Here is a listing; work out how many of its lines contain the word "purple", and state only that number.

====== Data supplied ======

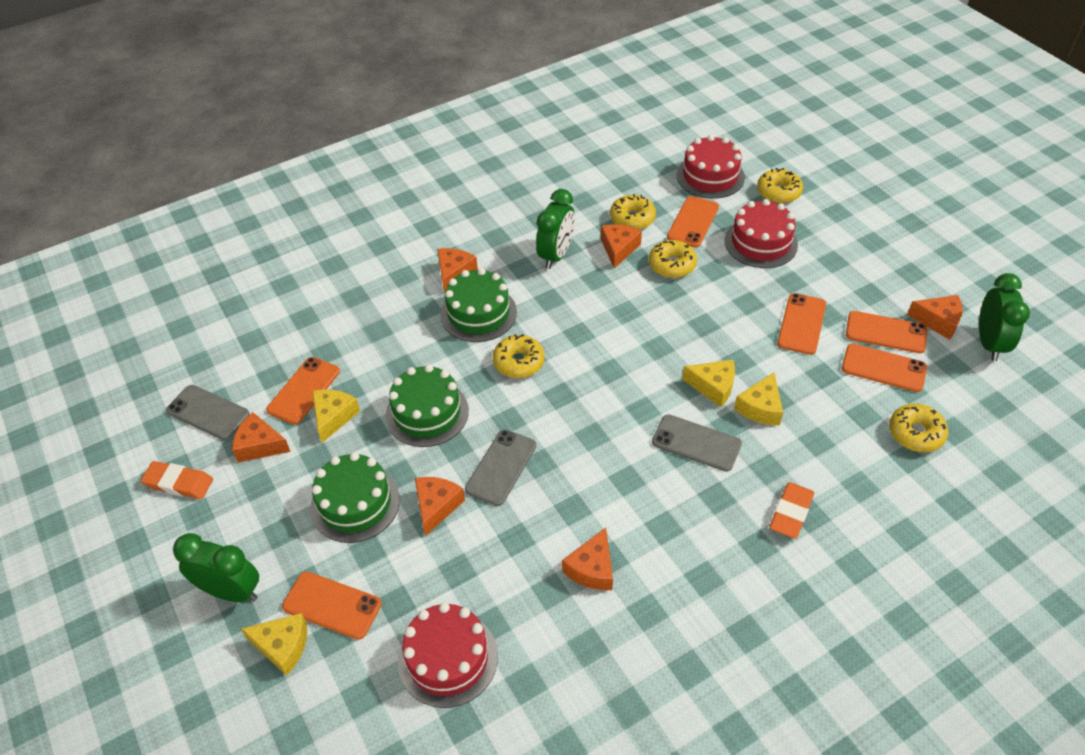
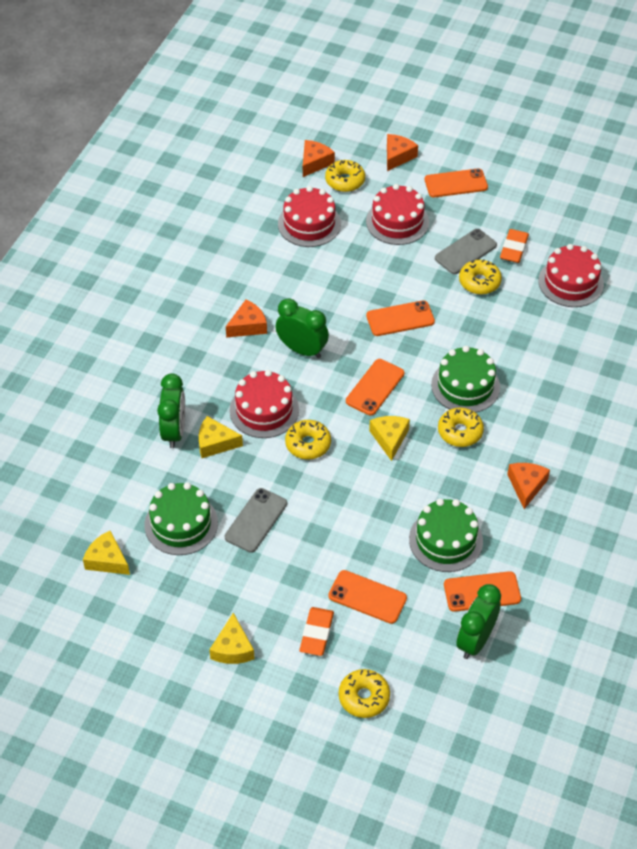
grey phone: 3 -> 2
orange cheese: 6 -> 4
orange phone: 6 -> 5
red cake: 3 -> 4

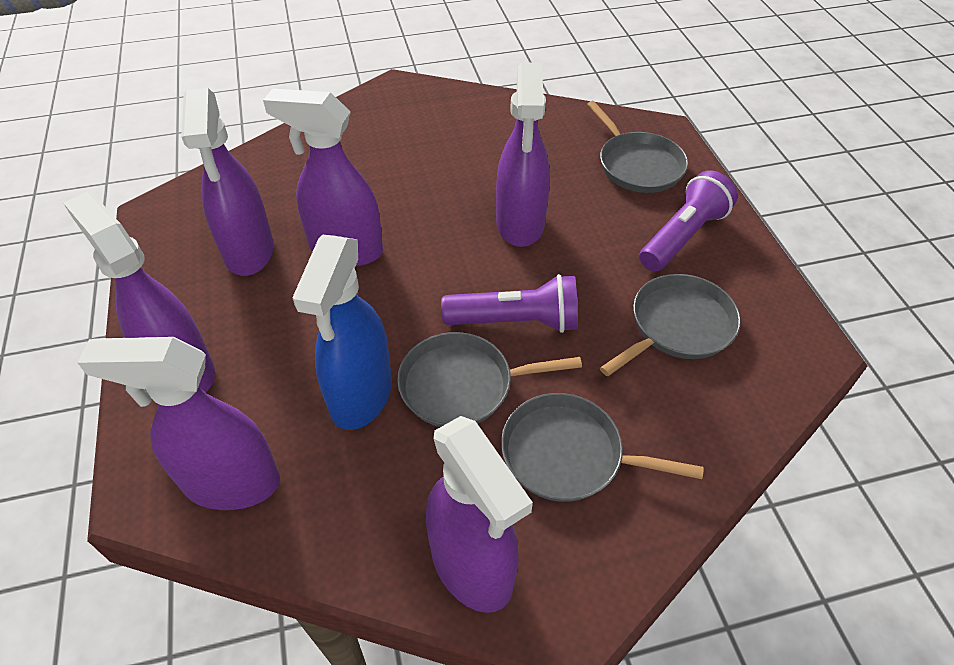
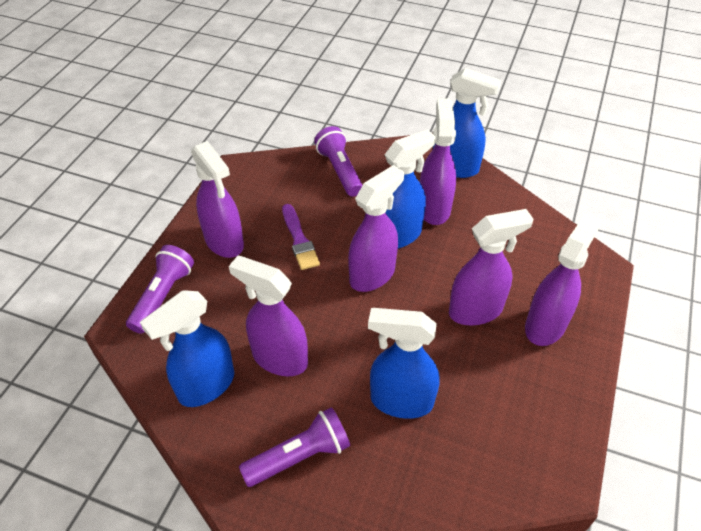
blue spray bottle: 1 -> 4
grey pan: 4 -> 0
purple brush: 0 -> 1
purple flashlight: 2 -> 3

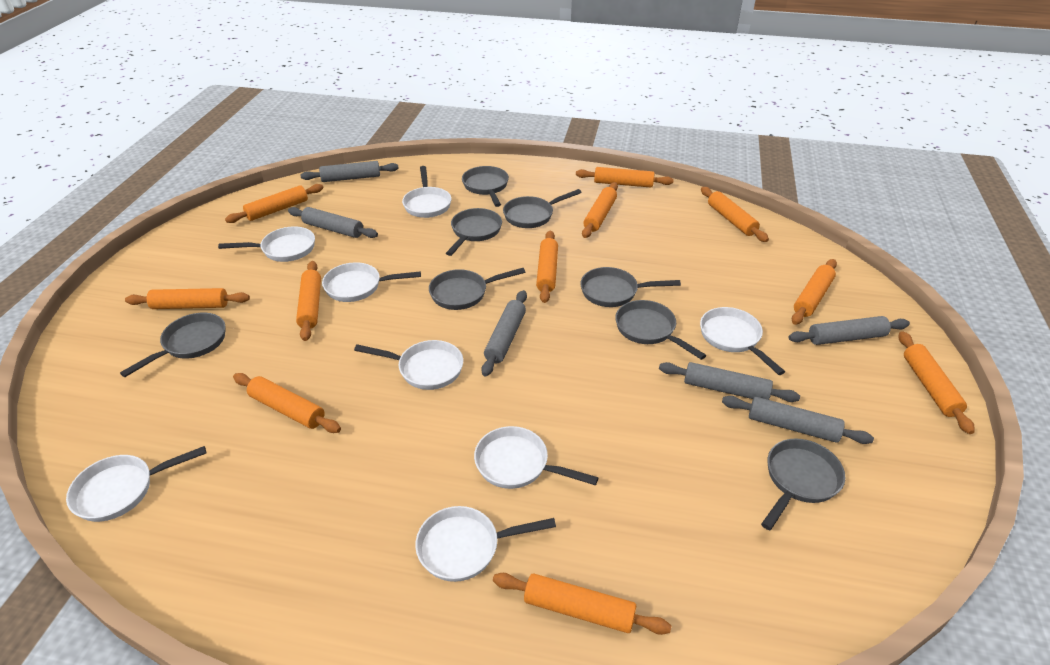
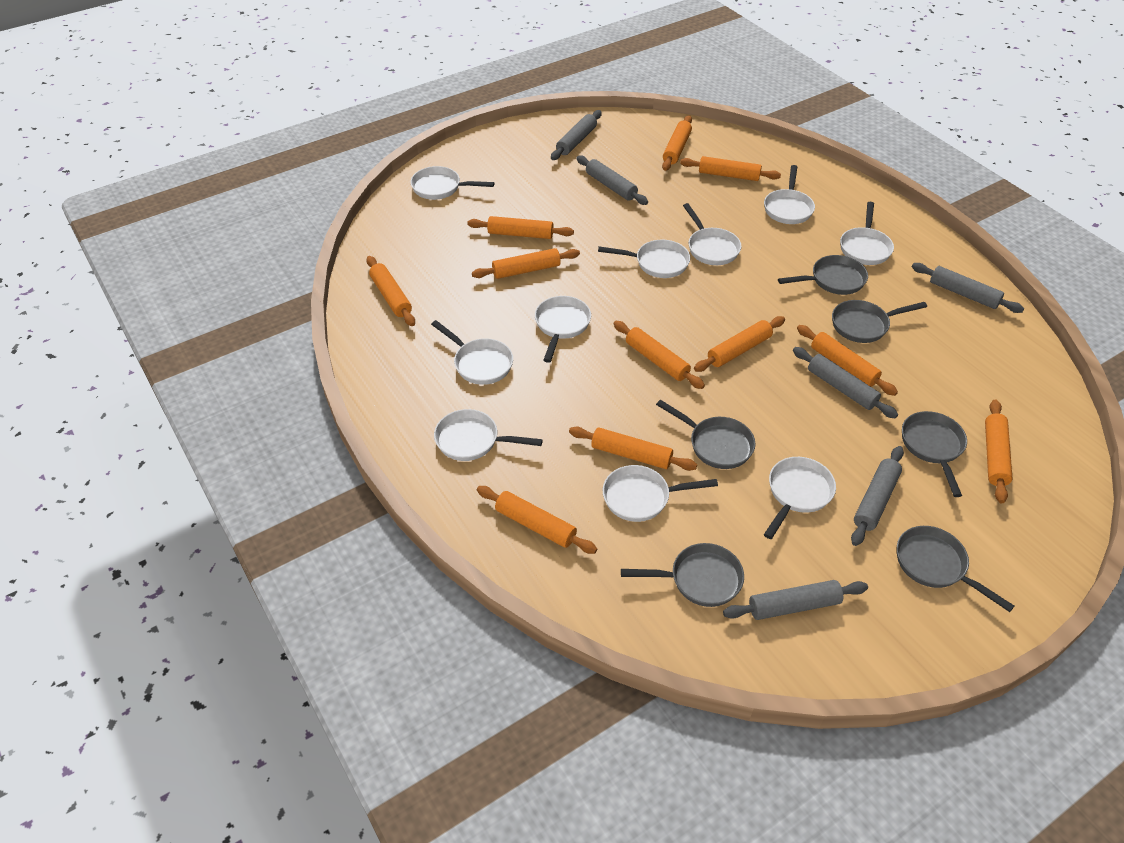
grey pan: 8 -> 6
white pan: 8 -> 10

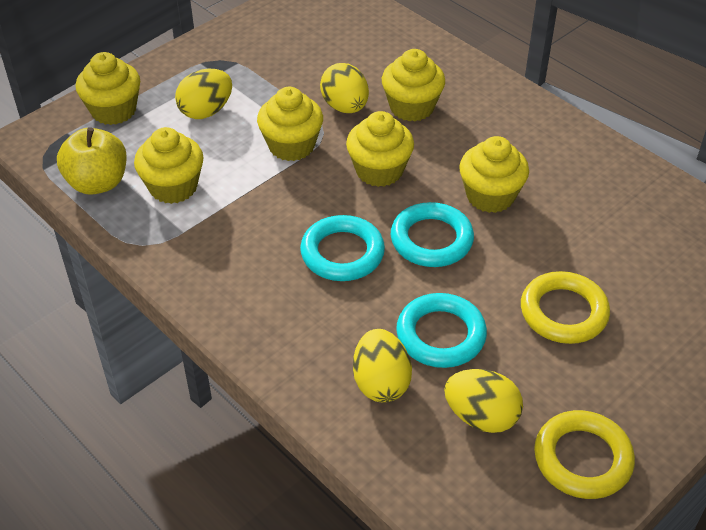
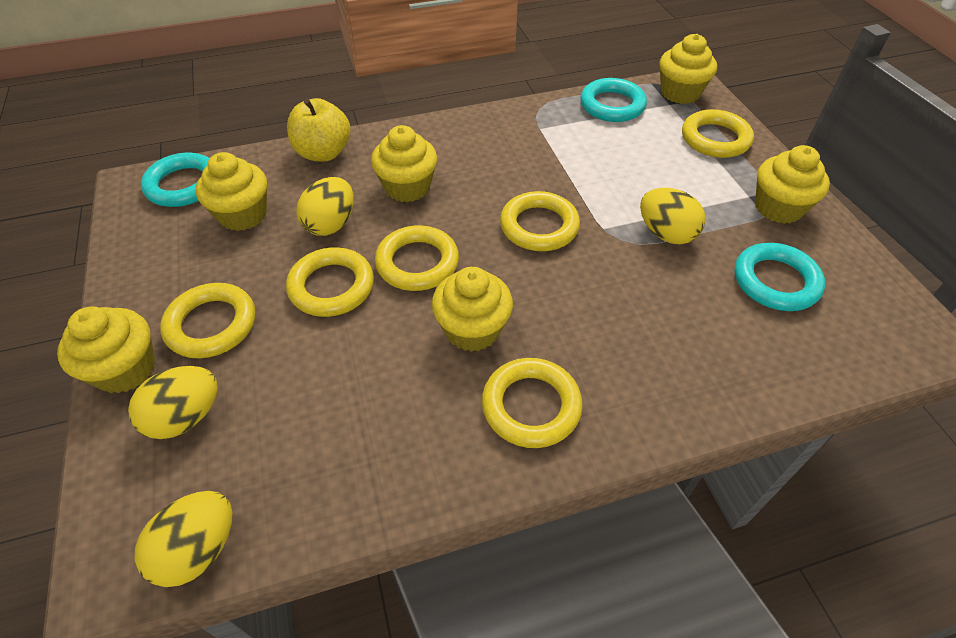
yellow ring: 2 -> 6

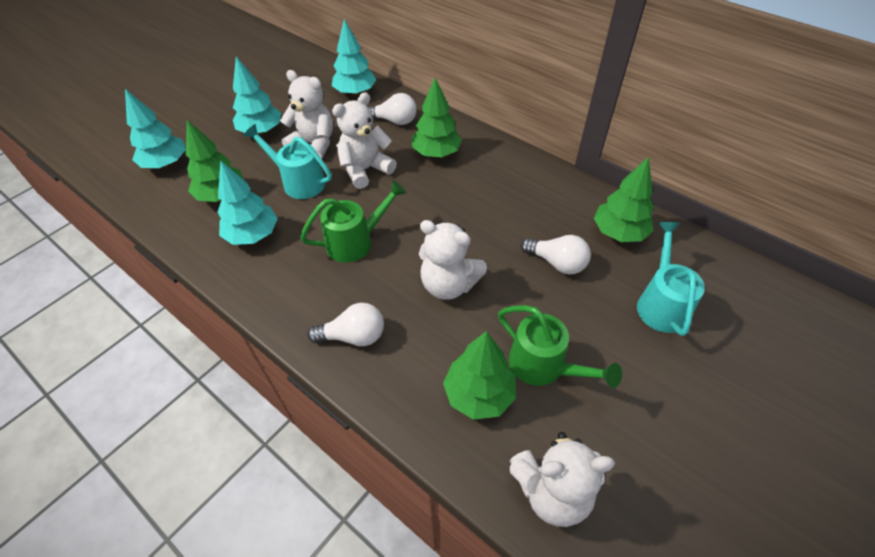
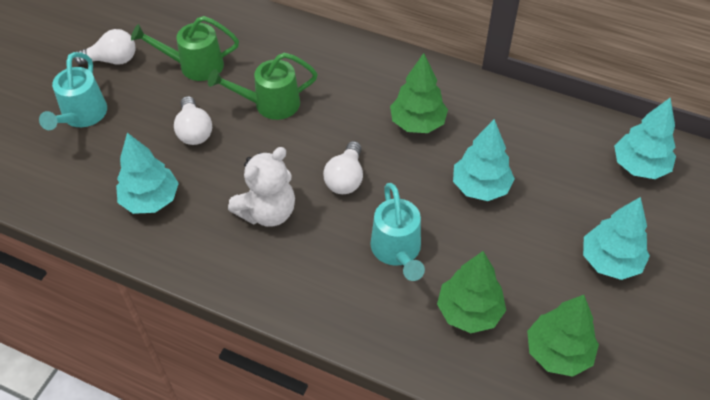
green tree: 4 -> 3
white teddy bear: 4 -> 1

======

Problem solution:
2